▸ **YOUR GOAL**
Word for word, restate the line containing "pionek/szary (no. 2 from left), shifted" and all the lines that come after it in the entries below. Include nothing from before it.

▸ **Dataset excerpts**
++++++

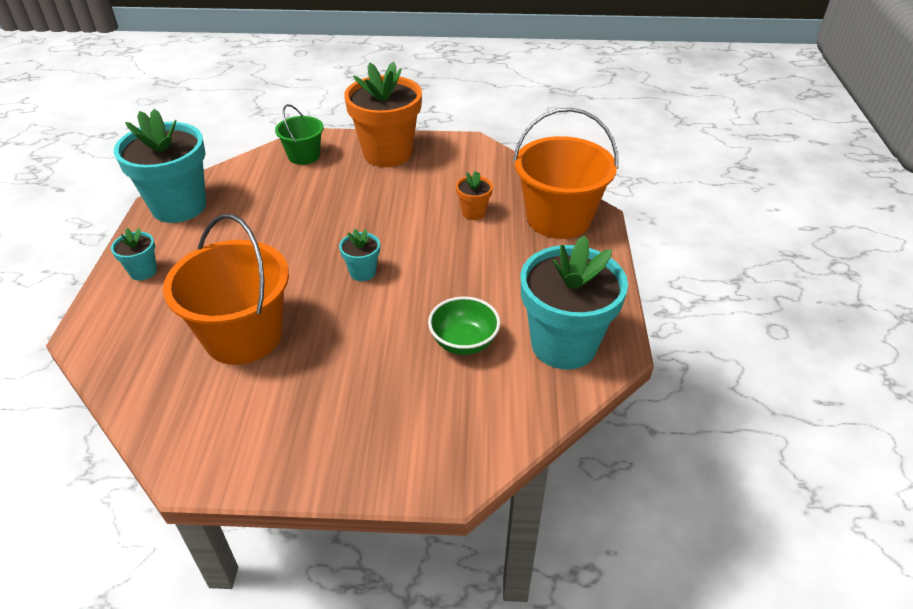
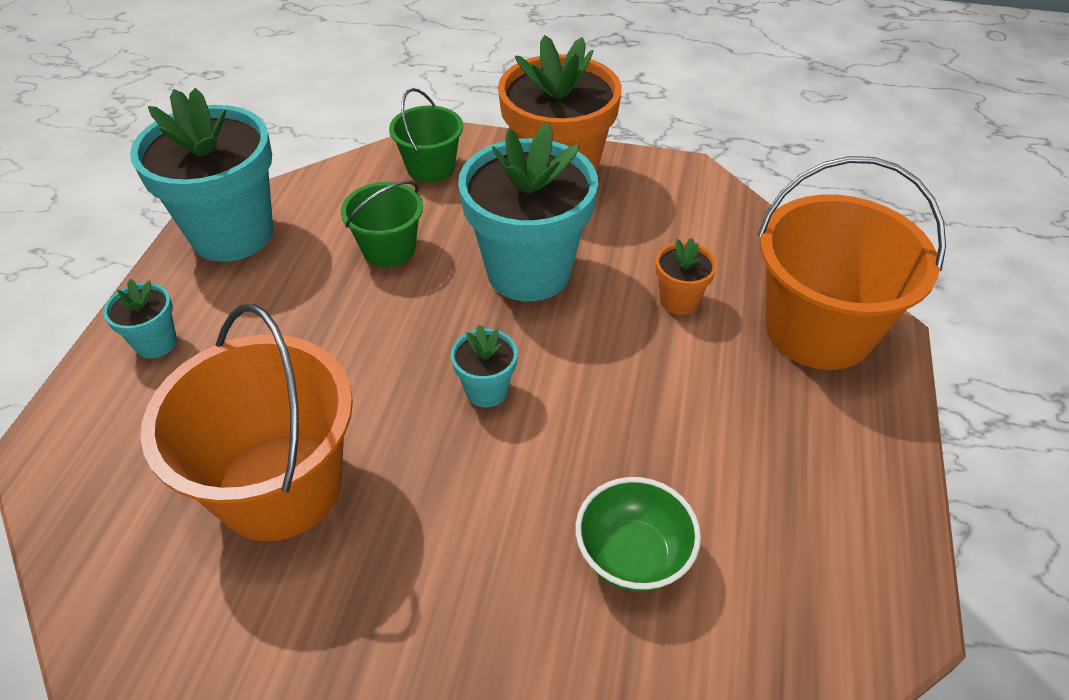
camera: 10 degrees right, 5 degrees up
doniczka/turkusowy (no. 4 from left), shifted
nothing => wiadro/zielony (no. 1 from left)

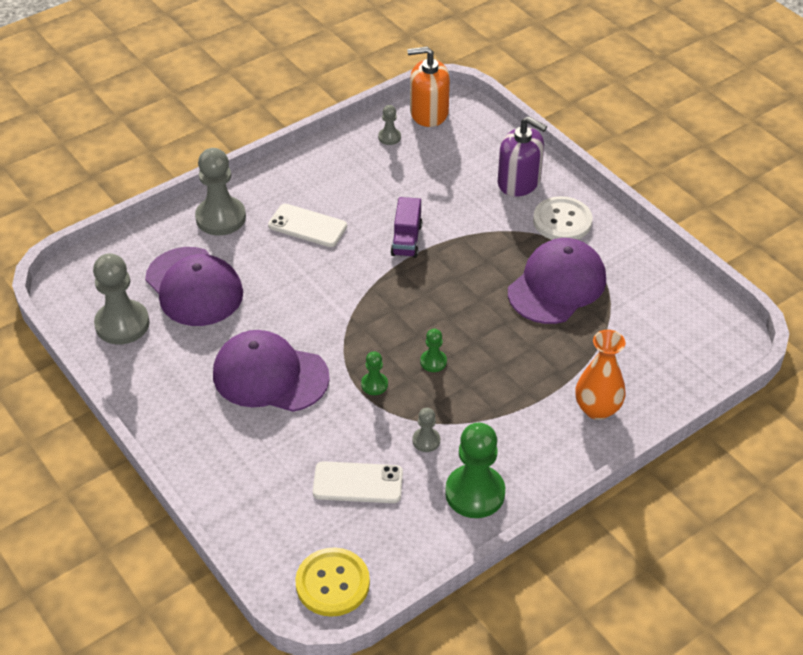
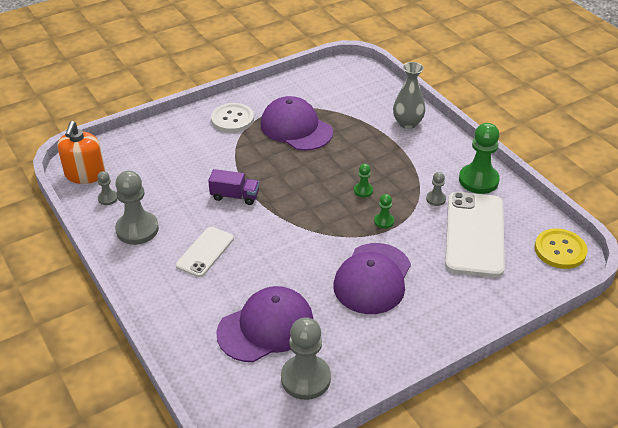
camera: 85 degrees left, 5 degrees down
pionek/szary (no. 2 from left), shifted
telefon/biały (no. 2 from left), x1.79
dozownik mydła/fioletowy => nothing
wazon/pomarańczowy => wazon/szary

++++++

▸ **RESULT FOR THIS TASK**
pionek/szary (no. 2 from left), shifted
telefon/biały (no. 2 from left), x1.79
dozownik mydła/fioletowy => nothing
wazon/pomarańczowy => wazon/szary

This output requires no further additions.